Aim of the task:
Starting at the line that contains "(299, 418) = (447, 233): black", write out every line through the end of the records exactly as it stands, and leave out all pictures.

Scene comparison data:
Segment Open
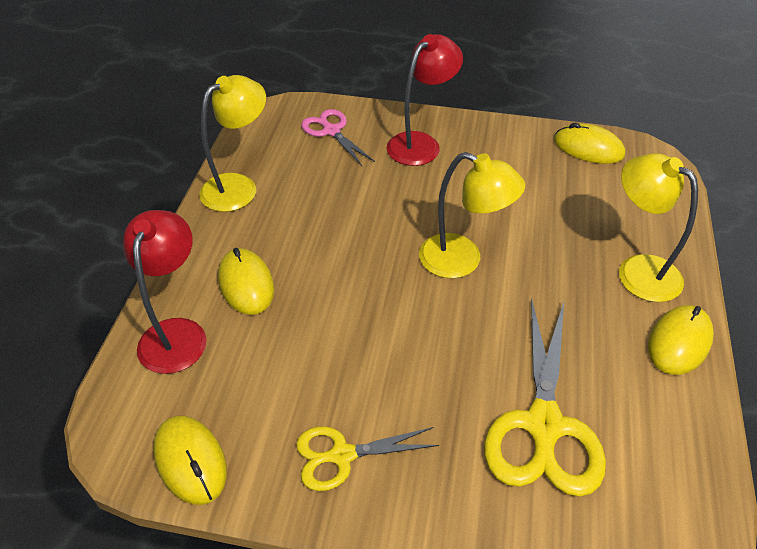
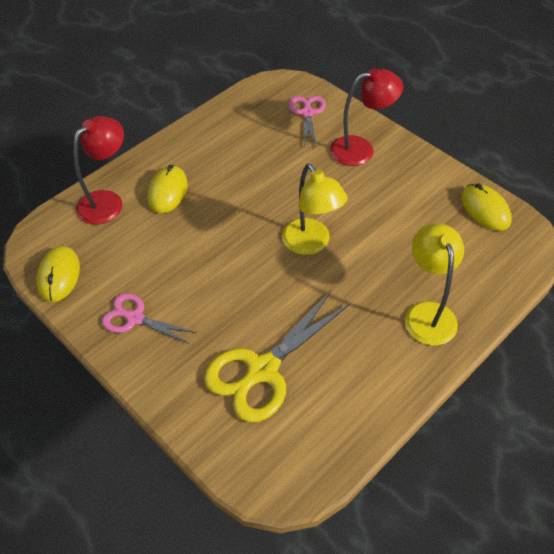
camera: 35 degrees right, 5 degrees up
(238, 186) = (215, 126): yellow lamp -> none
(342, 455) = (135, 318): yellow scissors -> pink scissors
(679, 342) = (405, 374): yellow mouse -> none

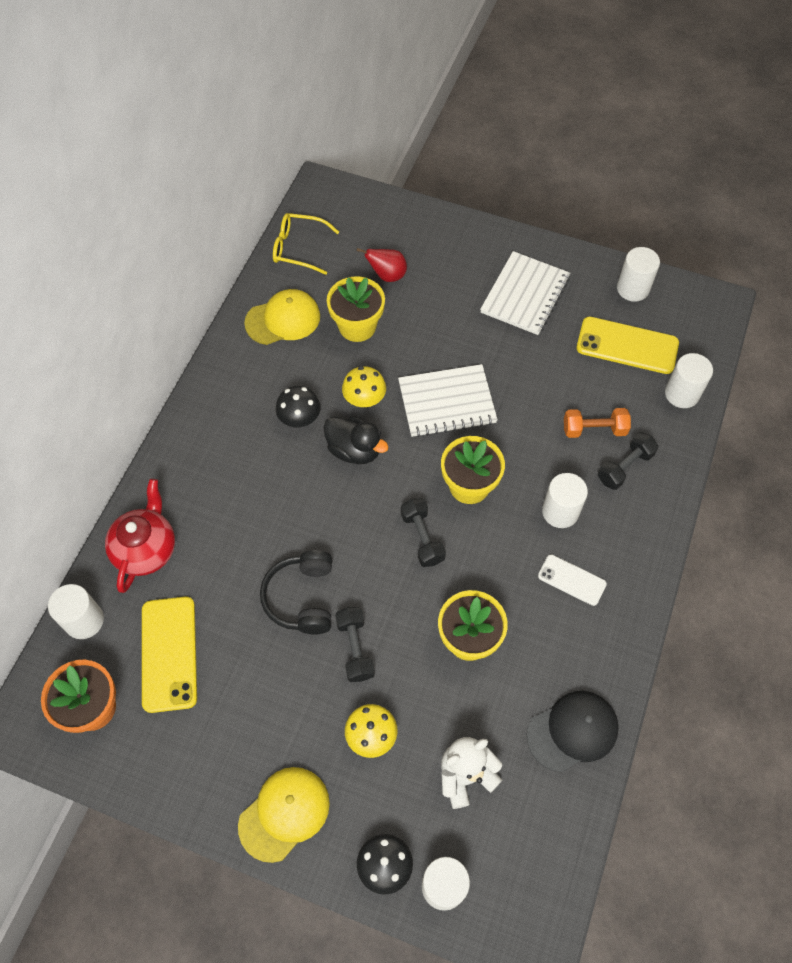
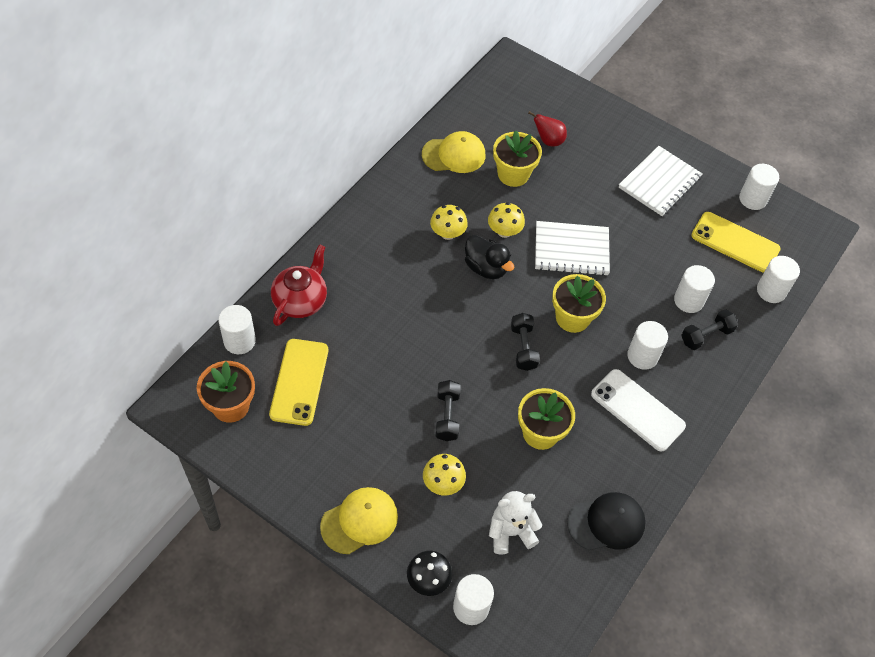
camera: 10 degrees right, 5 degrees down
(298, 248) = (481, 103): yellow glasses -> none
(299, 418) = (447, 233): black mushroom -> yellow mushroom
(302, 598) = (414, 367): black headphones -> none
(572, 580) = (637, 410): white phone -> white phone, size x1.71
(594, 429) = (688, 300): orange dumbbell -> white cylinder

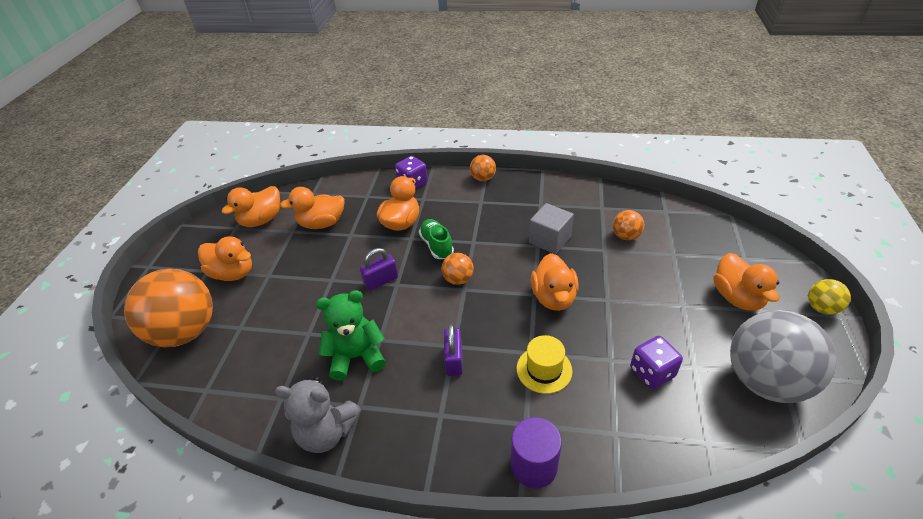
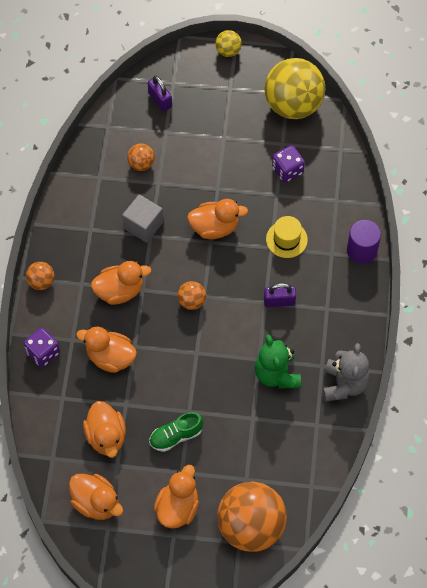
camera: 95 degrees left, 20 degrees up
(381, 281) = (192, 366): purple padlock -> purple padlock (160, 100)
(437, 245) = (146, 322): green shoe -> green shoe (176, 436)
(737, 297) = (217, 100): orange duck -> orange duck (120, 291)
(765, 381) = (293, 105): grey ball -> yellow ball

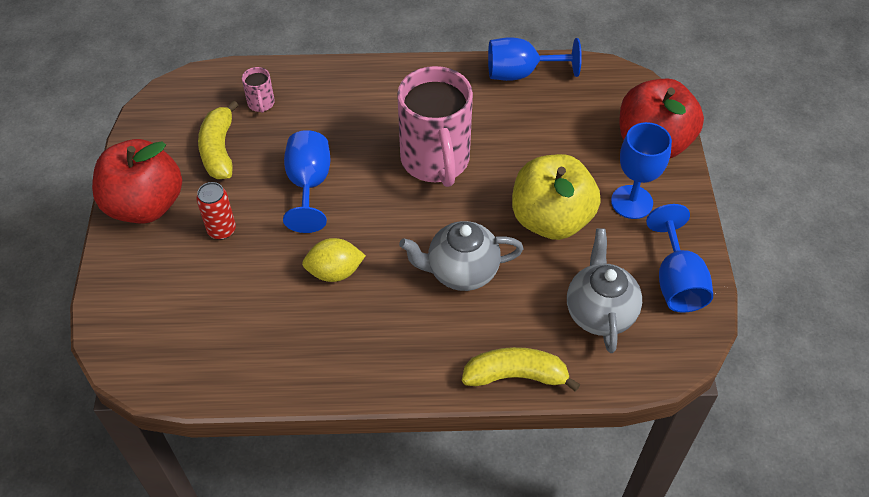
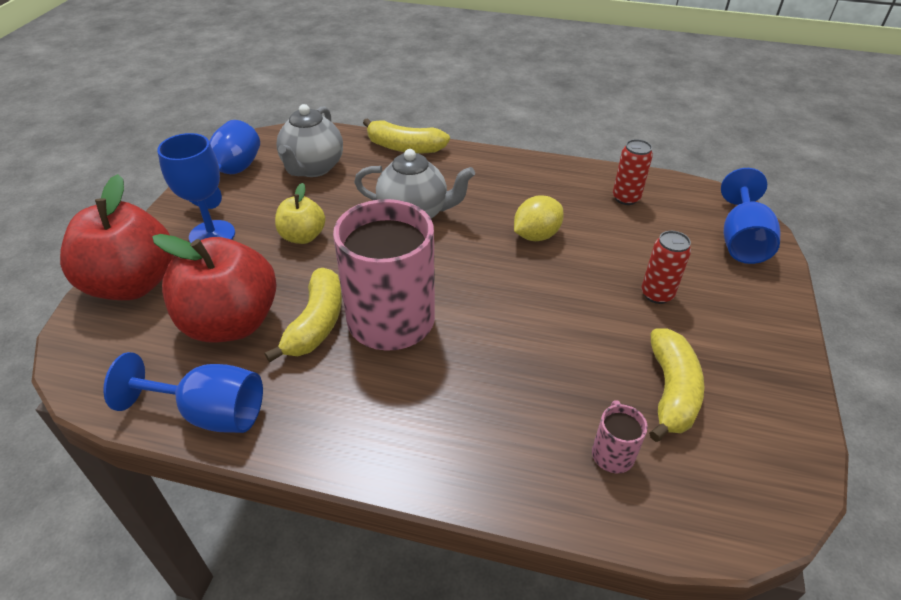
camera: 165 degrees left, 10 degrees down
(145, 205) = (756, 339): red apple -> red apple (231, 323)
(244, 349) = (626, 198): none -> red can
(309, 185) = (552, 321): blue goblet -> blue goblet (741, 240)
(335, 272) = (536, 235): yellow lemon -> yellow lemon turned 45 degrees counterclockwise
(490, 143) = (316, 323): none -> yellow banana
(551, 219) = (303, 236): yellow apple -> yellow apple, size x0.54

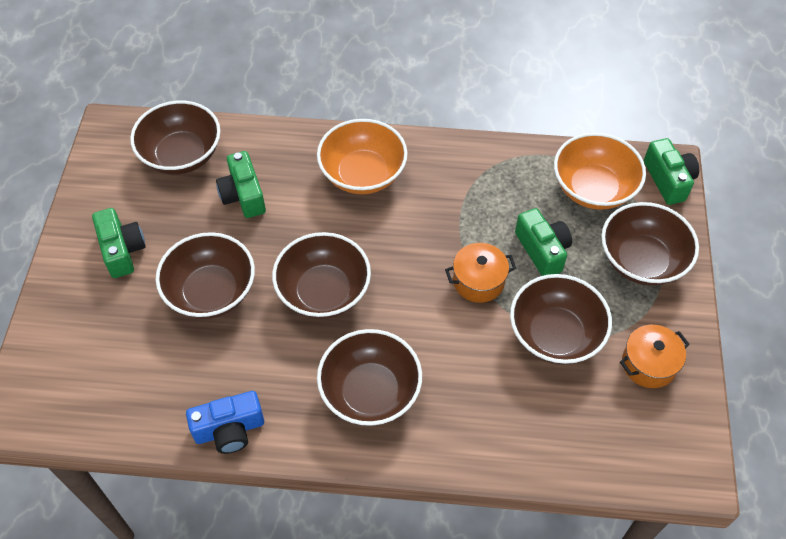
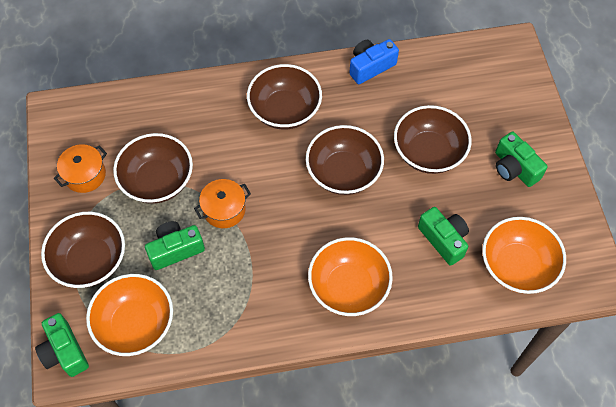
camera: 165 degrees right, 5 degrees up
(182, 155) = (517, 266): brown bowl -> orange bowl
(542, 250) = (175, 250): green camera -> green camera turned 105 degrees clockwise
Segment Closed
Response below:
(299, 418) = (447, 233): black mushroom -> yellow mushroom
(302, 598) = (414, 367): black headphones -> none
(572, 580) = (637, 410): white phone -> white phone, size x1.71
(594, 429) = (688, 300): orange dumbbell -> white cylinder

camera: 95 degrees left, 20 degrees up
(381, 281) = (192, 366): purple padlock -> purple padlock (160, 100)
(437, 245) = (146, 322): green shoe -> green shoe (176, 436)
(737, 297) = (217, 100): orange duck -> orange duck (120, 291)
(765, 381) = (293, 105): grey ball -> yellow ball

camera: 165 degrees left, 10 degrees down
(145, 205) = (756, 339): red apple -> red apple (231, 323)
(244, 349) = (626, 198): none -> red can
(309, 185) = (552, 321): blue goblet -> blue goblet (741, 240)
(335, 272) = (536, 235): yellow lemon -> yellow lemon turned 45 degrees counterclockwise
(490, 143) = (316, 323): none -> yellow banana
(551, 219) = (303, 236): yellow apple -> yellow apple, size x0.54

camera: 165 degrees right, 5 degrees up
(182, 155) = (517, 266): brown bowl -> orange bowl
(542, 250) = (175, 250): green camera -> green camera turned 105 degrees clockwise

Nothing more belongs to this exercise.